From the records below, transcribe exactly the lines that begin at the line with "recoloured | marteau/noir" and end at the line with "moved | cœur/bleu", both included.

Collected data entries
# # #

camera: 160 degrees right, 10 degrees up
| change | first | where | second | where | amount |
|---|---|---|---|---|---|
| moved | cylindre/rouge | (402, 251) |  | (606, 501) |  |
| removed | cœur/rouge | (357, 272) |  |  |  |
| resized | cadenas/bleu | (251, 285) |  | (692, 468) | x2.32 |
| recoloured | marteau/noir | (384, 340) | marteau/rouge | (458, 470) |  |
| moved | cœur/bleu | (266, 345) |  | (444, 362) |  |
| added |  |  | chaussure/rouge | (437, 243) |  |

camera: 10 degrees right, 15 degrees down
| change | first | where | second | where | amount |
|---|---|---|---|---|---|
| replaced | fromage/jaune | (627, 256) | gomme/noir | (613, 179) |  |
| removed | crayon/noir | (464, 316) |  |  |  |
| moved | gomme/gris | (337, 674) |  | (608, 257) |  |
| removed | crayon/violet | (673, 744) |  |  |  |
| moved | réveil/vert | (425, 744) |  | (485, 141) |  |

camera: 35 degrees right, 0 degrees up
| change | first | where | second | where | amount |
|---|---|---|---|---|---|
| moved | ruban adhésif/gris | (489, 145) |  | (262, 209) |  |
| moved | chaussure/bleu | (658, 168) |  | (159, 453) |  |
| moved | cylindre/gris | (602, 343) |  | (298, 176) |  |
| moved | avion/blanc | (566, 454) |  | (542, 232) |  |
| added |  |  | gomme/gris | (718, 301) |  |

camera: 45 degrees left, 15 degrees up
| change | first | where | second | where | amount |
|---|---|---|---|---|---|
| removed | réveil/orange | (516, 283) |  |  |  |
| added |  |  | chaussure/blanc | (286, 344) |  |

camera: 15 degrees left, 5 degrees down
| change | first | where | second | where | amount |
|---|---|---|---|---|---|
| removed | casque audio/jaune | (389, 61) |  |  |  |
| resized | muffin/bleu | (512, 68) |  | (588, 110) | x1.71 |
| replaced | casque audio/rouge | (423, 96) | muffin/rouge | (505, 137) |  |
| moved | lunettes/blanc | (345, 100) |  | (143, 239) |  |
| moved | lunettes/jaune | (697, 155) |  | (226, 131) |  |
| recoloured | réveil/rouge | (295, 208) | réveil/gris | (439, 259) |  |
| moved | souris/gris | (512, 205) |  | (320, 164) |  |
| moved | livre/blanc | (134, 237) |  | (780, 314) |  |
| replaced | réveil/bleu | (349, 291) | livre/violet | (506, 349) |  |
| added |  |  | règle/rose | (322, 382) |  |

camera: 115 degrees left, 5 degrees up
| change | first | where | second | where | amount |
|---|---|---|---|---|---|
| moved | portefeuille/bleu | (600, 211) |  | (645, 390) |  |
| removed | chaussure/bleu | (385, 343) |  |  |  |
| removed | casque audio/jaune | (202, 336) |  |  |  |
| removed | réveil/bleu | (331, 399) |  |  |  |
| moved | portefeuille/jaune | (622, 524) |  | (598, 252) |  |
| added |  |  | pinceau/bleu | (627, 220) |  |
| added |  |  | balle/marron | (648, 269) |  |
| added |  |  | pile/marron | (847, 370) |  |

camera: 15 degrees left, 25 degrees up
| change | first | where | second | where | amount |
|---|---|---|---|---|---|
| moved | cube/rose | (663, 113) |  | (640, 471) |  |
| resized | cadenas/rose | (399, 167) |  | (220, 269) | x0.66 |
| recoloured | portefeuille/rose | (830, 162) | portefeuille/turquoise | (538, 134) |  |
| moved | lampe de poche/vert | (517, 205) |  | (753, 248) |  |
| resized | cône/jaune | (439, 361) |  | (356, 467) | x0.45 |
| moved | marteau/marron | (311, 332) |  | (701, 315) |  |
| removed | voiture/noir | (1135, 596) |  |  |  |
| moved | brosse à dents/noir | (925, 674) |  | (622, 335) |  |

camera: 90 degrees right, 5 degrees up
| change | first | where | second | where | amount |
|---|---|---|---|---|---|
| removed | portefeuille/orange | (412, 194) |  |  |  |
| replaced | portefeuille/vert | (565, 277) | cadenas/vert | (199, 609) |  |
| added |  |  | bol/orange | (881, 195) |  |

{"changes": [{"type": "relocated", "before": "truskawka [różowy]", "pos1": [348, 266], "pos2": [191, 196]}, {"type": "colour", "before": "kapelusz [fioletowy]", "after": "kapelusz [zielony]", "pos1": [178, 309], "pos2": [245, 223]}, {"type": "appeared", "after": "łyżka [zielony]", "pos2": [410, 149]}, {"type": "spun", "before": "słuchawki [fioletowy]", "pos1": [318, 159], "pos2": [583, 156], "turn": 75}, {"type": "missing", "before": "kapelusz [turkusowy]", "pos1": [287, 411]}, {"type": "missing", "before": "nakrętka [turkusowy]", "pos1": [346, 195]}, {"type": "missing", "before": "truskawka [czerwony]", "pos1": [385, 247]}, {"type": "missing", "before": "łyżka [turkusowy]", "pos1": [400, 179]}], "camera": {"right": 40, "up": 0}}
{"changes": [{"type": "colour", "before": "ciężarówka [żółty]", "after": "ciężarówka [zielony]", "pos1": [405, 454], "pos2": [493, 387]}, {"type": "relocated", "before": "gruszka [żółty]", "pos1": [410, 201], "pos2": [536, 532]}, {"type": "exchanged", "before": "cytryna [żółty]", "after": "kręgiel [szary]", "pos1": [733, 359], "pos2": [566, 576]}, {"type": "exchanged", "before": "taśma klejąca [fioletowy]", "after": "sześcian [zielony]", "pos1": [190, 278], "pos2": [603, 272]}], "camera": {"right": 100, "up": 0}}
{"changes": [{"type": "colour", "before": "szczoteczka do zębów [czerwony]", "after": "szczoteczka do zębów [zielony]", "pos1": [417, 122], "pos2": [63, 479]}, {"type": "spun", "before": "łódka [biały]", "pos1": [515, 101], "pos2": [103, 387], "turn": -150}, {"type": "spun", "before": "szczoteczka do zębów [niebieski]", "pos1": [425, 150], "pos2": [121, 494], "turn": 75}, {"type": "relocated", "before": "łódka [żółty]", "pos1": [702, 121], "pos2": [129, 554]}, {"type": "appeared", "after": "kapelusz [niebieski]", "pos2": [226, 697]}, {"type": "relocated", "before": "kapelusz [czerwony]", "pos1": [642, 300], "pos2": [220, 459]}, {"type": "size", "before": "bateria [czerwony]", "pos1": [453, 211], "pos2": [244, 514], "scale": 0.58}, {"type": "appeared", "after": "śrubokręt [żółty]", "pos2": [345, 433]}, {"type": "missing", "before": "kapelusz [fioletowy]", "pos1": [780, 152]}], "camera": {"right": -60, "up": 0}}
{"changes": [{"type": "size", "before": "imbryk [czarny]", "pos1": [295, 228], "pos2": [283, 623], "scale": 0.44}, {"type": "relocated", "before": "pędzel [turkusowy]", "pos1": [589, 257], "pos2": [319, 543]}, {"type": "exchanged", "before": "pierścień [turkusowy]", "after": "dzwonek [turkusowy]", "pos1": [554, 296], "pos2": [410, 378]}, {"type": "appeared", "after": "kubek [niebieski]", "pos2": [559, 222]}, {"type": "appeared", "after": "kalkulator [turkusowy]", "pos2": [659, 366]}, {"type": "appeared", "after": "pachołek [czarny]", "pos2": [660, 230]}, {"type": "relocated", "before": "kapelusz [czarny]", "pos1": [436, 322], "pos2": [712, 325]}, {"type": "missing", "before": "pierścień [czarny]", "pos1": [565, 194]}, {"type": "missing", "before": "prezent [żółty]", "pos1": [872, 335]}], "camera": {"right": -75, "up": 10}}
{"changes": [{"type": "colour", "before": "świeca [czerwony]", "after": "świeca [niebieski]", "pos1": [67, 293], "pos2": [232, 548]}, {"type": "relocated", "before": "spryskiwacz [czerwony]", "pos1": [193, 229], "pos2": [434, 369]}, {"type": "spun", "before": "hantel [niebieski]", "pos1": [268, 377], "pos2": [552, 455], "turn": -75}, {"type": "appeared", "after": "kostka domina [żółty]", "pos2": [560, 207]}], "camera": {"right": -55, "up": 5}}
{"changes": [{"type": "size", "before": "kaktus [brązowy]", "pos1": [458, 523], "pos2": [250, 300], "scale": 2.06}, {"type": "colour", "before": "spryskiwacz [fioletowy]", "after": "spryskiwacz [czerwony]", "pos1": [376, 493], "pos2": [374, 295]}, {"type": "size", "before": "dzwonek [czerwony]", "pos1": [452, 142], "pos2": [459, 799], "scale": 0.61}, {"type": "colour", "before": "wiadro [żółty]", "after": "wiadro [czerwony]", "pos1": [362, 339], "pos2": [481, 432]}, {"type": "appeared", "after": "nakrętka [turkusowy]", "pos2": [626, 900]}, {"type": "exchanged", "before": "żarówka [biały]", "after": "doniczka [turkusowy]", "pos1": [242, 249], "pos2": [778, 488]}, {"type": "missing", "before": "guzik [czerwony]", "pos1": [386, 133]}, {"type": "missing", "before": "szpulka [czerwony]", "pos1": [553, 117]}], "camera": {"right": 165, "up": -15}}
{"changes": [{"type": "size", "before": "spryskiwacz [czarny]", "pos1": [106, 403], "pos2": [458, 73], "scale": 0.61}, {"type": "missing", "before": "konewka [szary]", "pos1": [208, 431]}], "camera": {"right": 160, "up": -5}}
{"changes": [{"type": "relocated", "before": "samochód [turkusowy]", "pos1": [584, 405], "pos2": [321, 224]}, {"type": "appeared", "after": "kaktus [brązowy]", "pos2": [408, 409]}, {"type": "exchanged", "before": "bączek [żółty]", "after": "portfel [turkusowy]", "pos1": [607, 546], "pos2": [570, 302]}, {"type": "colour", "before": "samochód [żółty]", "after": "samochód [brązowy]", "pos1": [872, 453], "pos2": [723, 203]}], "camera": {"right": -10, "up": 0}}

# # #

◆ THE COMPLETED TASK:
| recoloured | marteau/noir | (384, 340) | marteau/rouge | (458, 470) |  |
| moved | cœur/bleu | (266, 345) |  | (444, 362) |  |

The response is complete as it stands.